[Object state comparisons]
*** Block opens ***

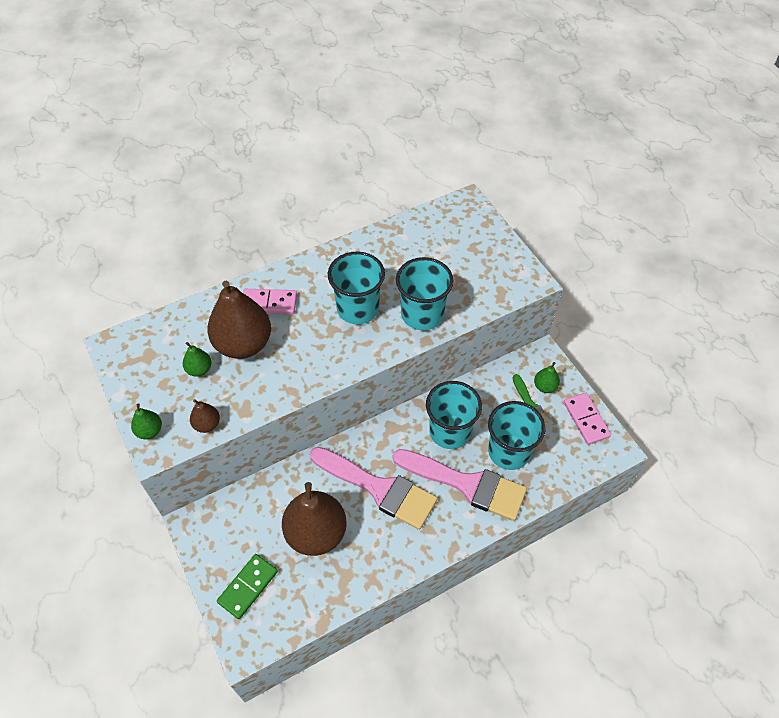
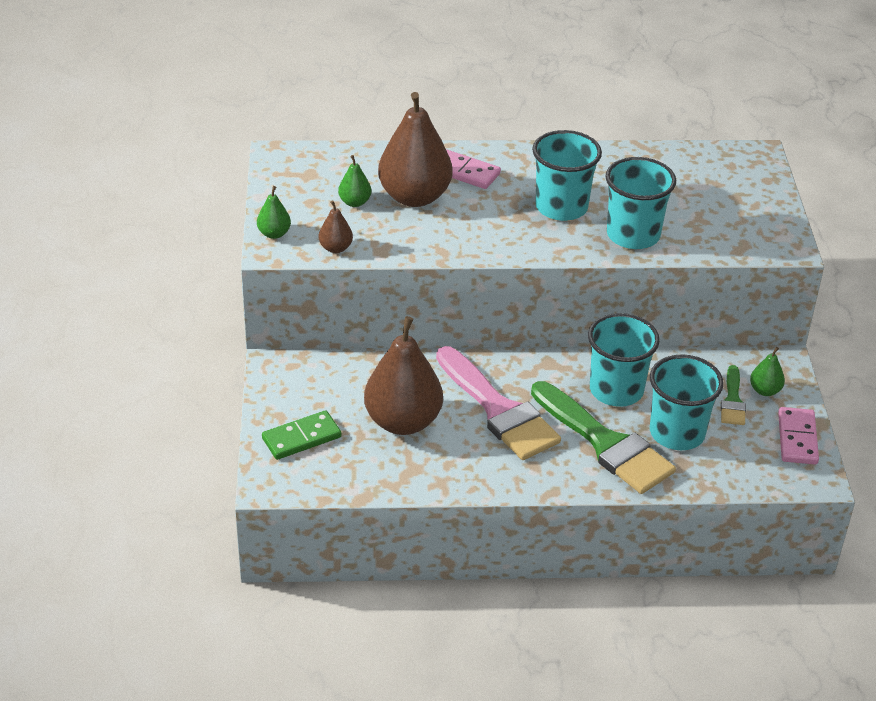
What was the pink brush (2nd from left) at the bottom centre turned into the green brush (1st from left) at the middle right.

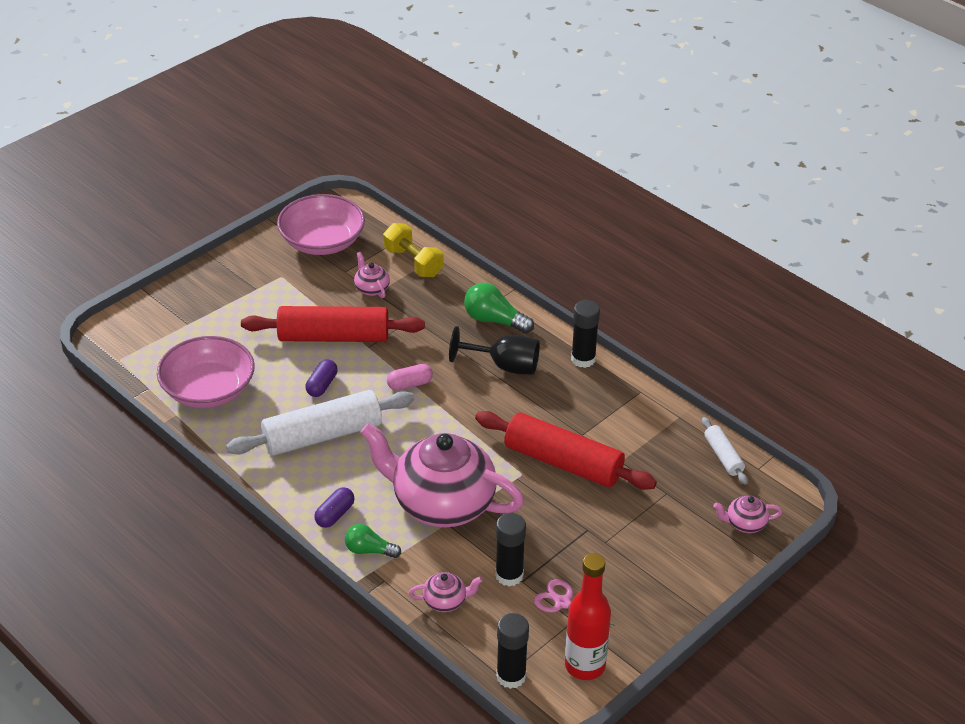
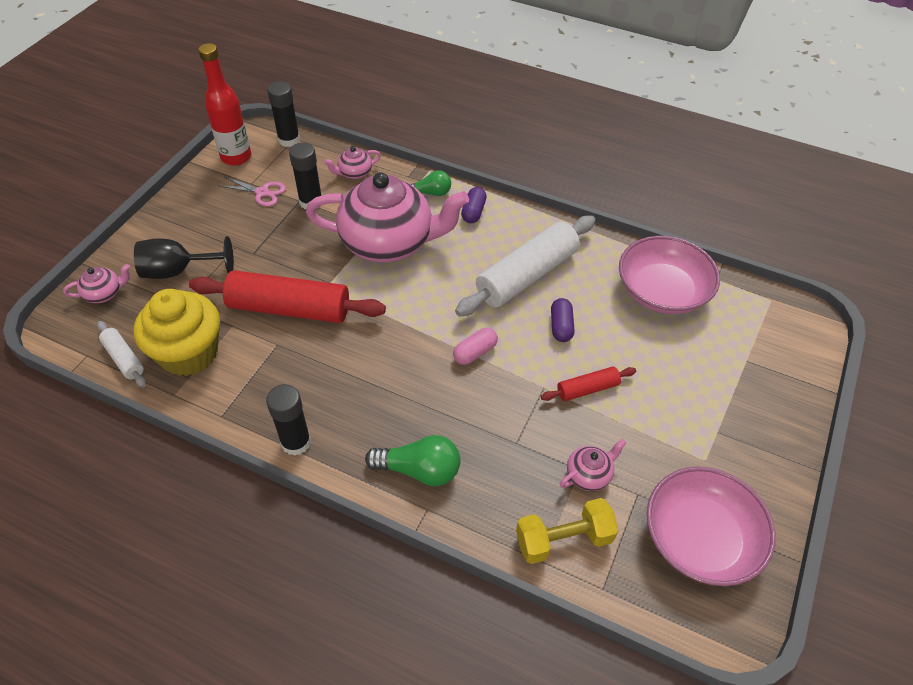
The size of the red rolling pin (1st from left in the first image) at the centre changed by a factor of 0.49. The pink teapot (1st from left in the first image) at the centre ended up facing another way, 75 degrees counterclockwise from before. The yellow dumbbell at the centre ended up facing another way, 45 degrees counterclockwise from before. The black goblet ended up elsewhere, having gone from the centre to the middle left. The second view gained the yellow cupcake at the middle left.

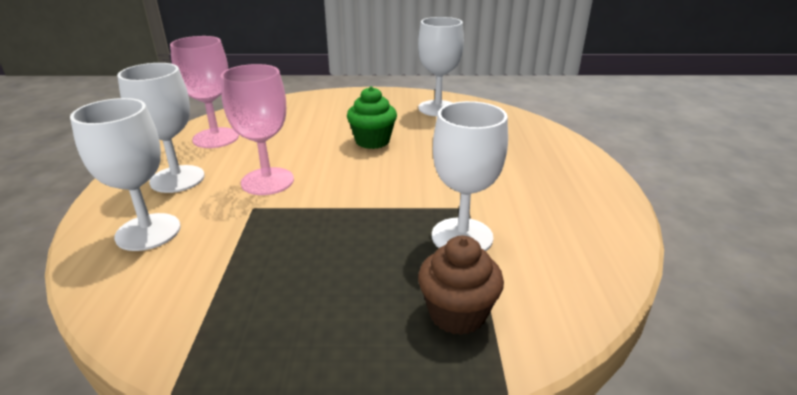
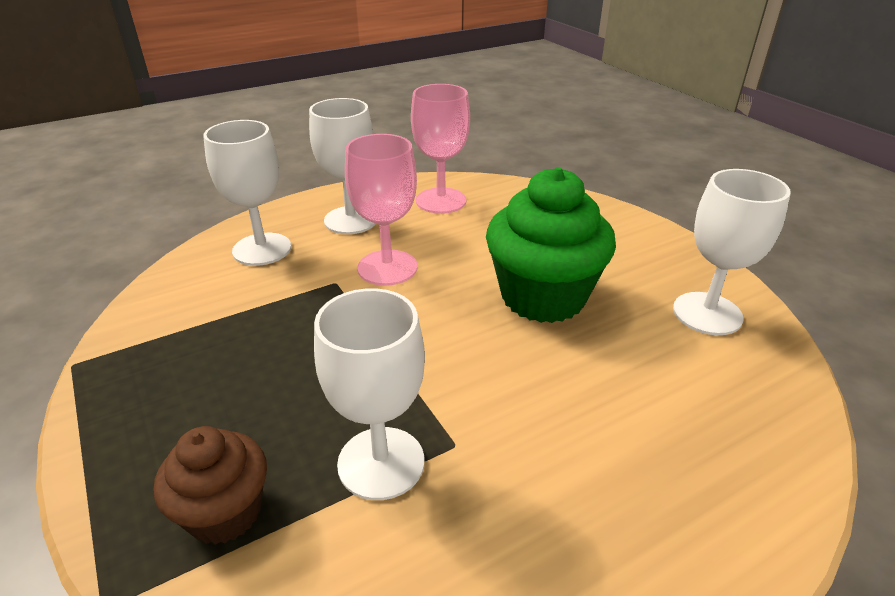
The size of the green cupcake at the top centre changed by a factor of 1.73.

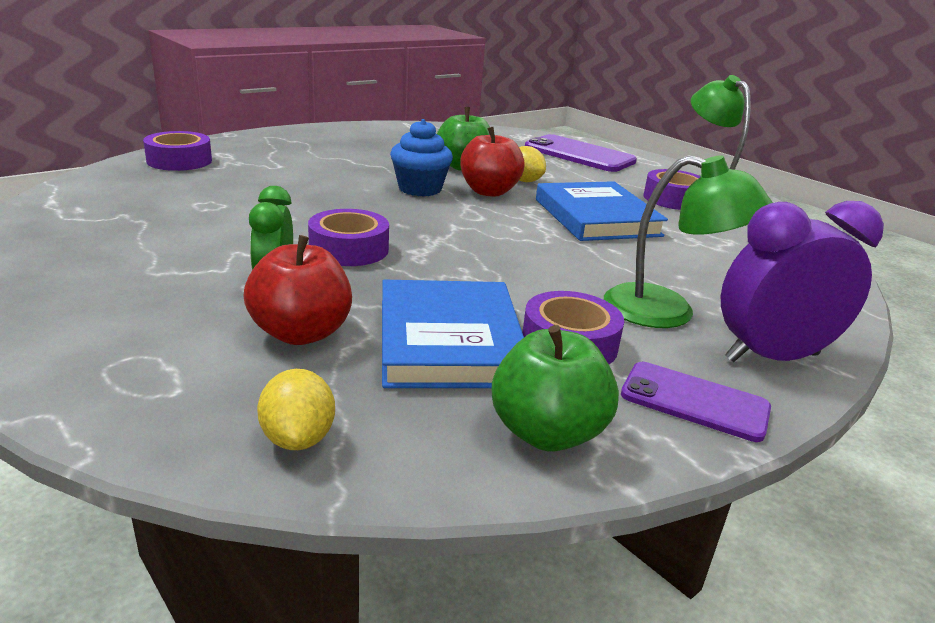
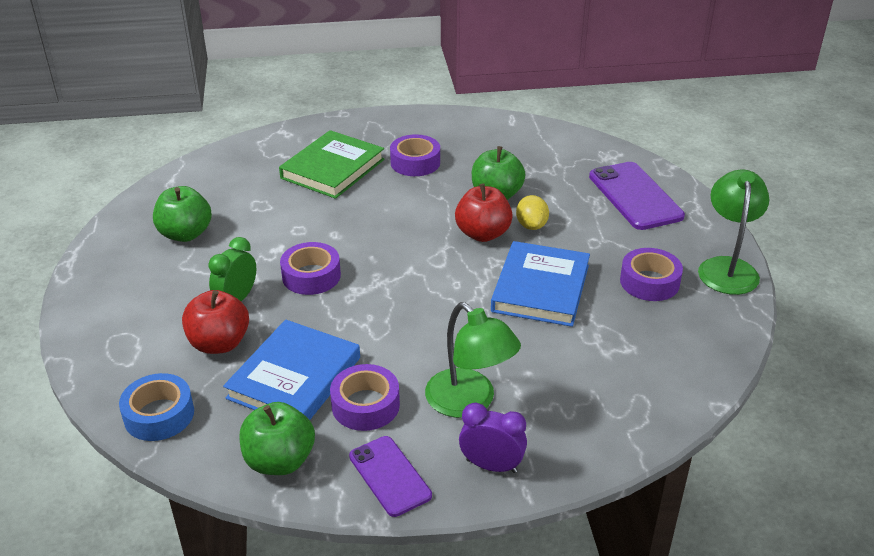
The purple tape (1st from left in the first image) ended up elsewhere, having gone from the top left to the top centre. Where the yellow lemon (1st from left) stood at the middle left, the blue tape came to stand at the bottom left. The second view lost the blue cupcake at the top centre. The size of the purple clock at the middle right changed by a factor of 0.64. The second view gained the green apple (1st from left) at the middle left. The second view gained the green book at the top centre.

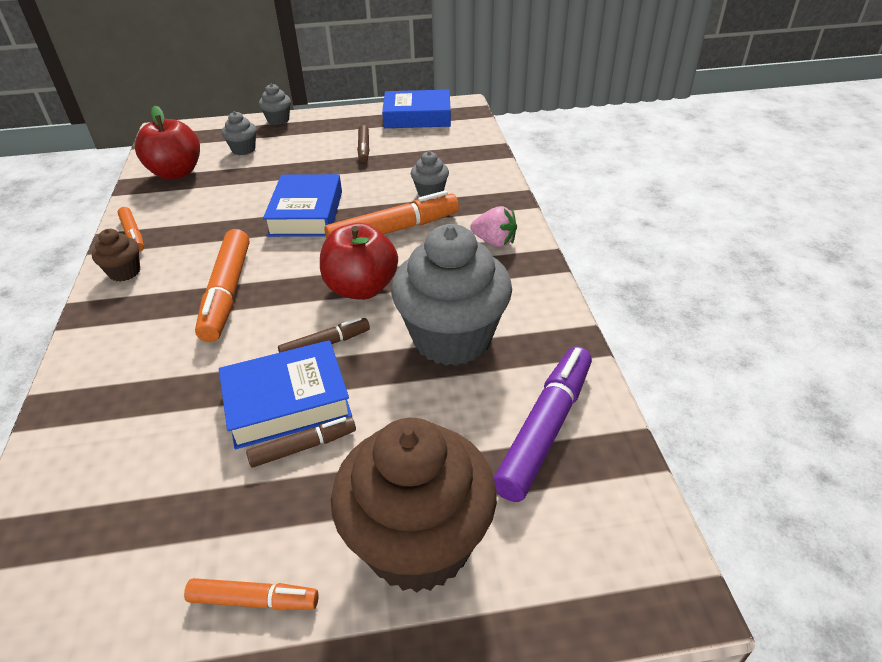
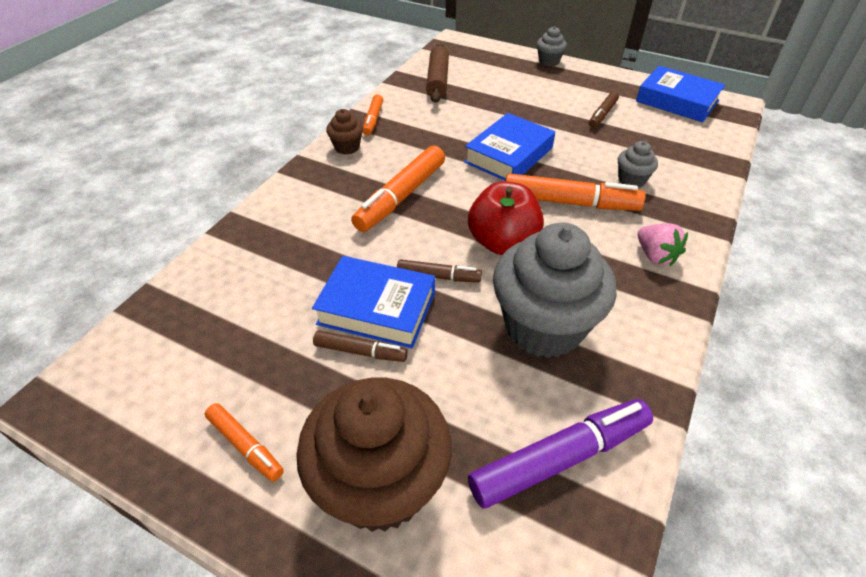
Where the red apple (1st from left) stood at the top left, the brown rolling pin came to stand at the top centre. The second view lost the grey cupcake (1st from left) at the top left.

*** Block closes ***

### About this task
What you give back should match the entries above exactly, except that pictures are dropped.

### Problem solution
What was the pink brush (2nd from left) at the bottom centre turned into the green brush (1st from left) at the middle right.

The size of the red rolling pin (1st from left in the first image) at the centre changed by a factor of 0.49. The pink teapot (1st from left in the first image) at the centre ended up facing another way, 75 degrees counterclockwise from before. The yellow dumbbell at the centre ended up facing another way, 45 degrees counterclockwise from before. The black goblet ended up elsewhere, having gone from the centre to the middle left. The second view gained the yellow cupcake at the middle left.

The size of the green cupcake at the top centre changed by a factor of 1.73.

The purple tape (1st from left in the first image) ended up elsewhere, having gone from the top left to the top centre. Where the yellow lemon (1st from left) stood at the middle left, the blue tape came to stand at the bottom left. The second view lost the blue cupcake at the top centre. The size of the purple clock at the middle right changed by a factor of 0.64. The second view gained the green apple (1st from left) at the middle left. The second view gained the green book at the top centre.

Where the red apple (1st from left) stood at the top left, the brown rolling pin came to stand at the top centre. The second view lost the grey cupcake (1st from left) at the top left.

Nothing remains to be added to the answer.